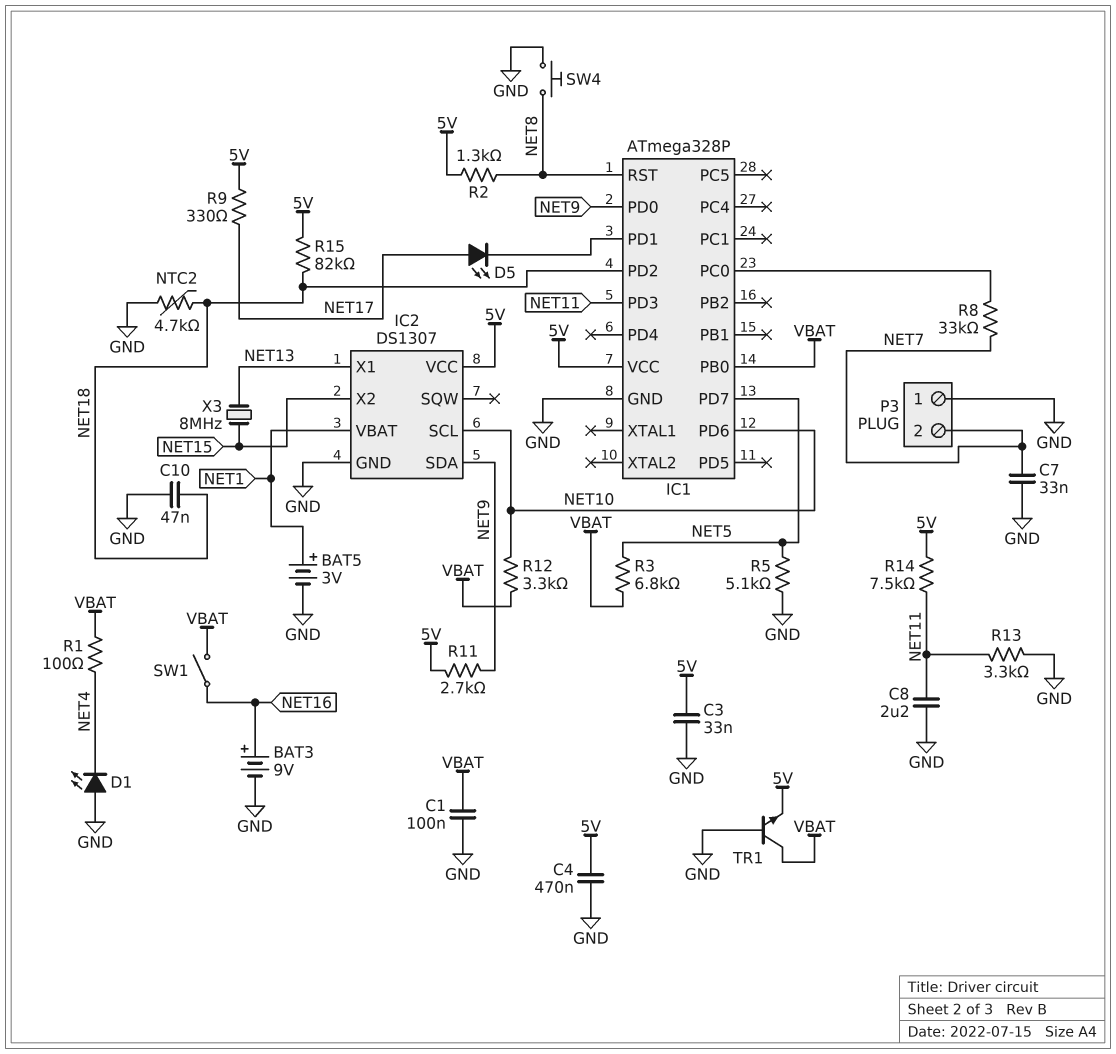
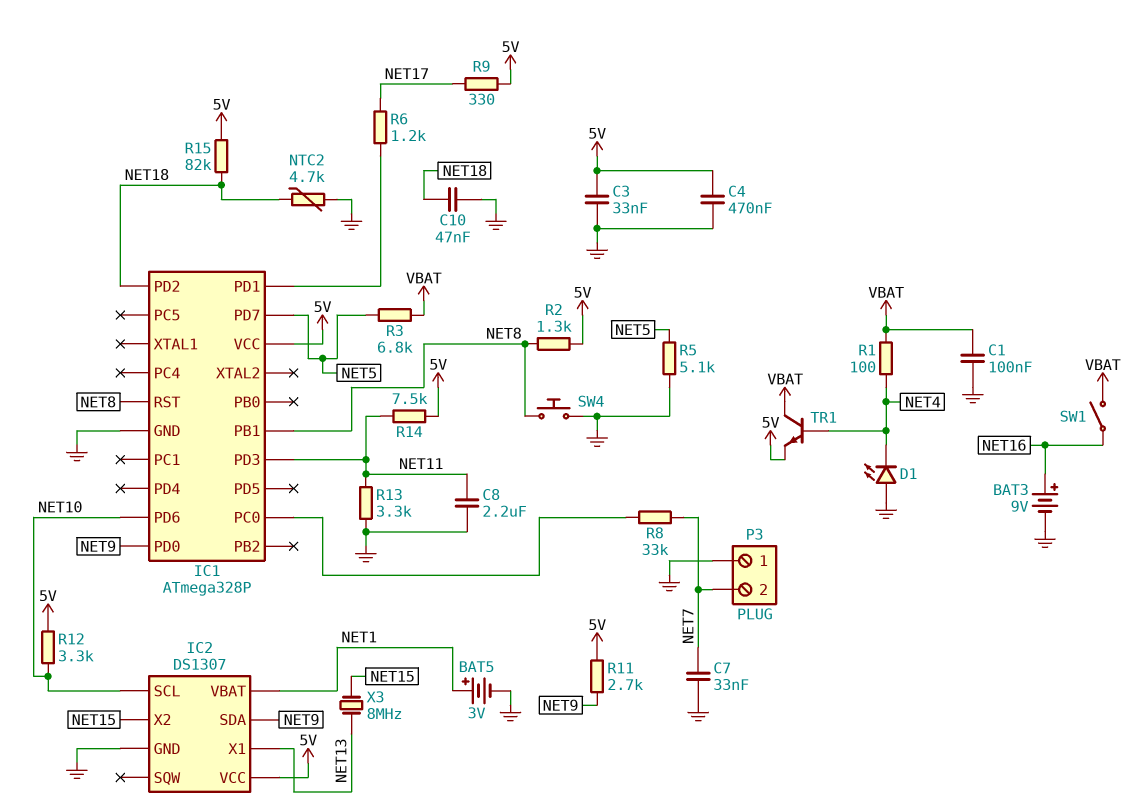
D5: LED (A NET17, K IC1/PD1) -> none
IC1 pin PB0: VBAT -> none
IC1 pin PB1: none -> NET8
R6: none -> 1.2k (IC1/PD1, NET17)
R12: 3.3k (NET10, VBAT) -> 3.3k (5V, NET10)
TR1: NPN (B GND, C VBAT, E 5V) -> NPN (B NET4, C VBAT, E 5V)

* Prompt: What lines above contain the string "VBAT"? Copy all of them.

* Solved exercise:
IC1 pin PB0: VBAT -> none
R12: 3.3k (NET10, VBAT) -> 3.3k (5V, NET10)
TR1: NPN (B GND, C VBAT, E 5V) -> NPN (B NET4, C VBAT, E 5V)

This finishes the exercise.